Look through the material that follows and show every line with the string "BASE".

☆ ☆ ☆ ☆ ☆

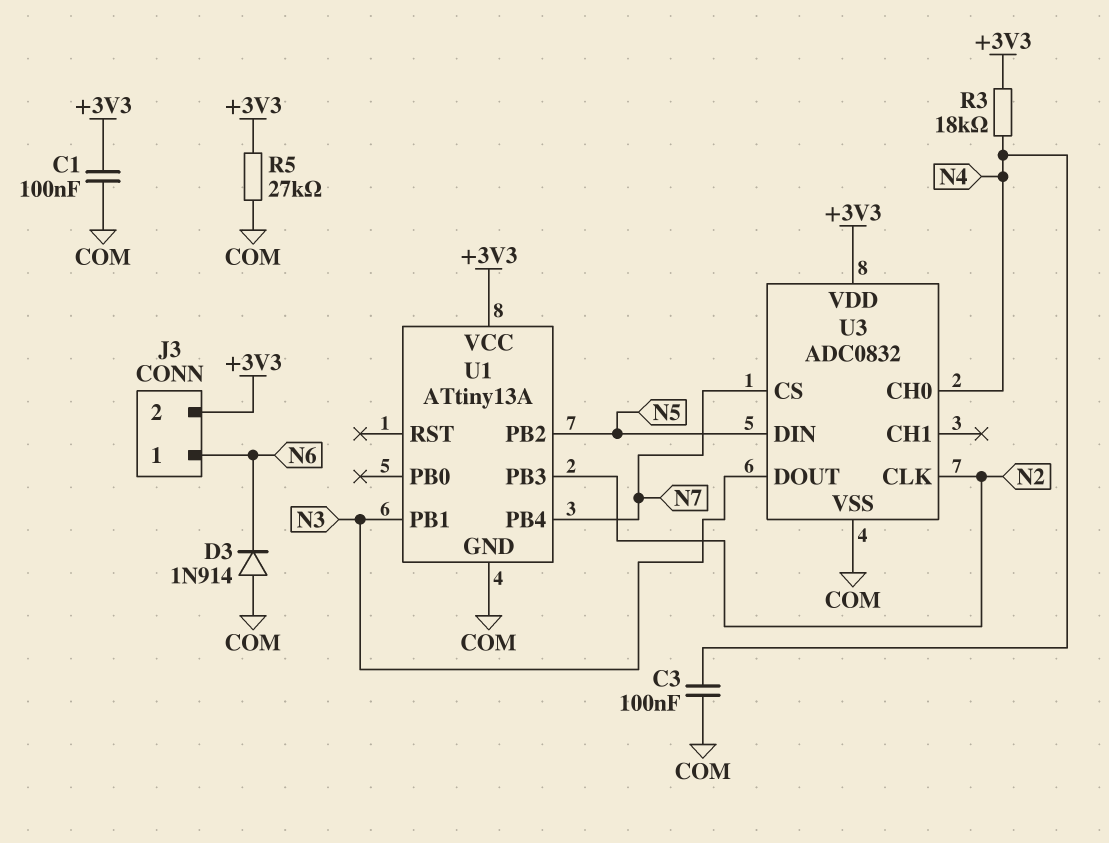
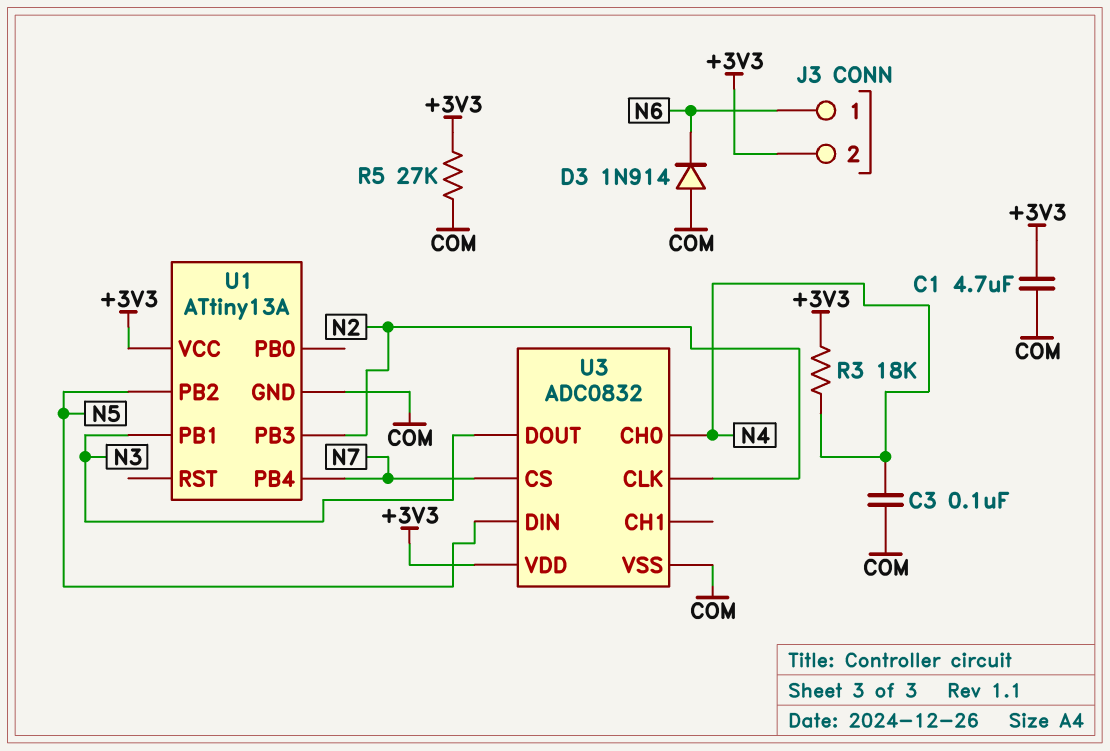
C1: 100nF (+3V3, COM) -> 4.7uF (+3V3, COM)

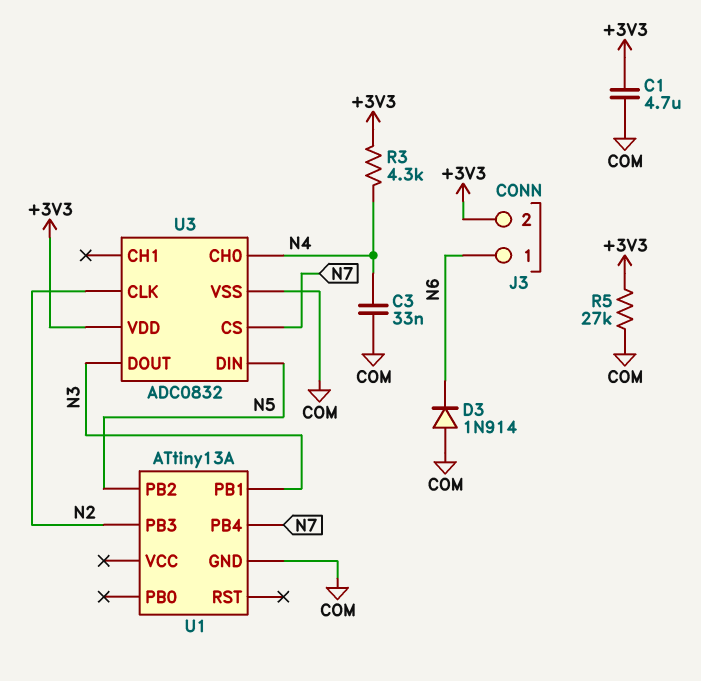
C3: 100nF (COM, N4) -> 33nF (COM, N4)
R3: 18k (+3V3, N4) -> 4.3k (+3V3, N4)
U1 pin VCC: +3V3 -> none

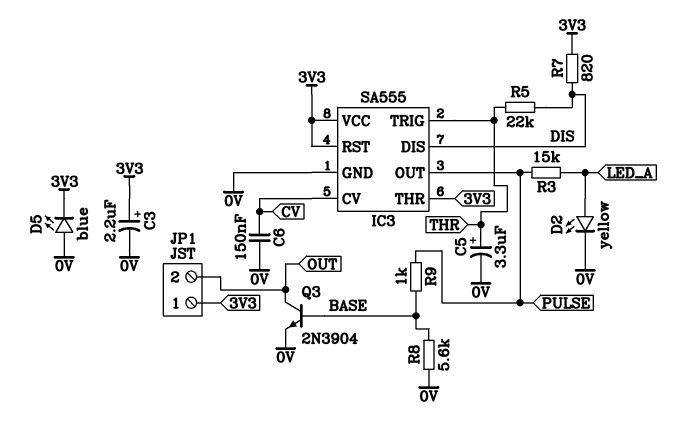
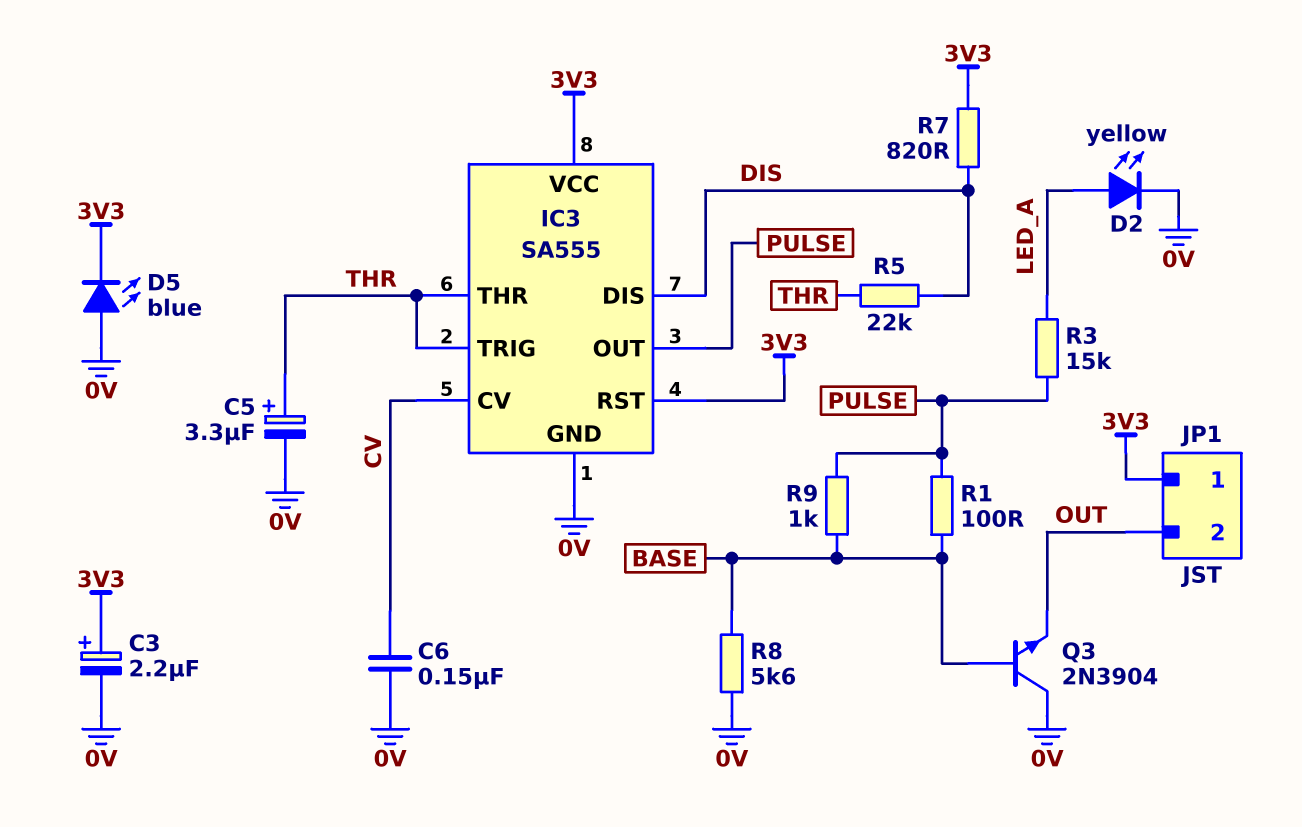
IC3 pin THR: 3V3 -> THR
Q3: NPN 2N3904 (B BASE, C OUT, E 0V) -> NPN 2N3904 (B BASE, C 0V, E OUT)
R1: none -> 100 (BASE, PULSE)

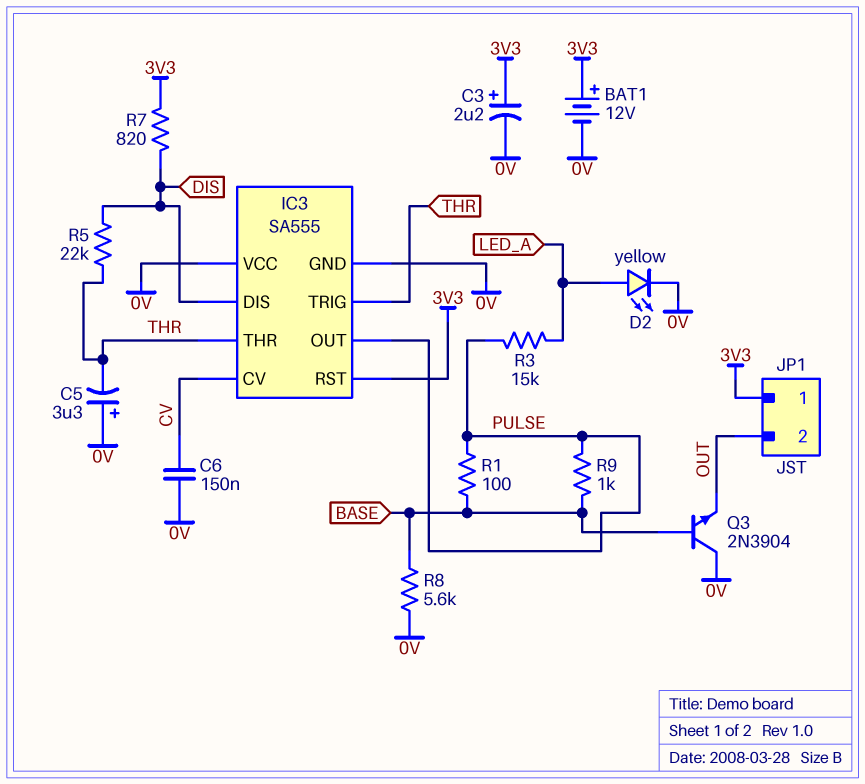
BAT1: none -> 12V (plus 3V3, minus 0V)
C5: 3.3uF (plus THR, minus 0V) -> 3.3uF (plus 0V, minus THR)
D5: LED blue (A 0V, K 3V3) -> none
IC3 pin VCC: 3V3 -> 0V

☆ ☆ ☆ ☆ ☆

*Written response*.
Q3: NPN 2N3904 (B BASE, C OUT, E 0V) -> NPN 2N3904 (B BASE, C 0V, E OUT)
R1: none -> 100 (BASE, PULSE)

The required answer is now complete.